§ Required work:
Your job is to set down the stretch of entries that opens with the line containing "camera: 150 degrees left, 10 degrees up" and closes with the line containing "blue drum [637,300,681,347]". Keep both end lines, copy each exactly, and add nothing.

§ Material for this exercise:

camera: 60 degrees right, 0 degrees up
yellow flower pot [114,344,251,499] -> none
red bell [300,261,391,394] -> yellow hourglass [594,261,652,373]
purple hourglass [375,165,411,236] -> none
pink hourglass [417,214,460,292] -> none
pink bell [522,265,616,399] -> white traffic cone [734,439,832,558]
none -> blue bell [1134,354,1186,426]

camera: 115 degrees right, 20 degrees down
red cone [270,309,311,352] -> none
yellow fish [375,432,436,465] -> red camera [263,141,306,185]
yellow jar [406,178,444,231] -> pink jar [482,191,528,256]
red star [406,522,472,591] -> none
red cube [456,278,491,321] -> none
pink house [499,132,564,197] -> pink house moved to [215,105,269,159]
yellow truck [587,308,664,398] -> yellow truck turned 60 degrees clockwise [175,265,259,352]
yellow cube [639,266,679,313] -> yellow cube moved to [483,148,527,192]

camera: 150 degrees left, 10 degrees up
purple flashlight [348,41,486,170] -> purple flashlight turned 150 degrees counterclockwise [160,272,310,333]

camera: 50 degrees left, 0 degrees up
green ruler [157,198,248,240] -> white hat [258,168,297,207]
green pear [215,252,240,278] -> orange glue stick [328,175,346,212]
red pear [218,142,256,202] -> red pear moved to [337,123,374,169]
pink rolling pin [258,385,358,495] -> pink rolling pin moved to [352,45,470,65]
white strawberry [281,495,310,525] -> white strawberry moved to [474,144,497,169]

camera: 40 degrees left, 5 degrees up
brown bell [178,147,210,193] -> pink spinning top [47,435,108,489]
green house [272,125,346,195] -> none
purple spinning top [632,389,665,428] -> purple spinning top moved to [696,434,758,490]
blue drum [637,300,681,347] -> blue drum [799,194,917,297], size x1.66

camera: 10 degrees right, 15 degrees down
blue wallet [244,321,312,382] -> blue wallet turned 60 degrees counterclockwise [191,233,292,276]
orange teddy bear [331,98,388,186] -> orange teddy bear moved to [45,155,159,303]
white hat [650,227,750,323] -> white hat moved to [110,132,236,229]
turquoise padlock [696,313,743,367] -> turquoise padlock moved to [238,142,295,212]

§ Exercise output:
camera: 150 degrees left, 10 degrees up
purple flashlight [348,41,486,170] -> purple flashlight turned 150 degrees counterclockwise [160,272,310,333]

camera: 50 degrees left, 0 degrees up
green ruler [157,198,248,240] -> white hat [258,168,297,207]
green pear [215,252,240,278] -> orange glue stick [328,175,346,212]
red pear [218,142,256,202] -> red pear moved to [337,123,374,169]
pink rolling pin [258,385,358,495] -> pink rolling pin moved to [352,45,470,65]
white strawberry [281,495,310,525] -> white strawberry moved to [474,144,497,169]

camera: 40 degrees left, 5 degrees up
brown bell [178,147,210,193] -> pink spinning top [47,435,108,489]
green house [272,125,346,195] -> none
purple spinning top [632,389,665,428] -> purple spinning top moved to [696,434,758,490]
blue drum [637,300,681,347] -> blue drum [799,194,917,297], size x1.66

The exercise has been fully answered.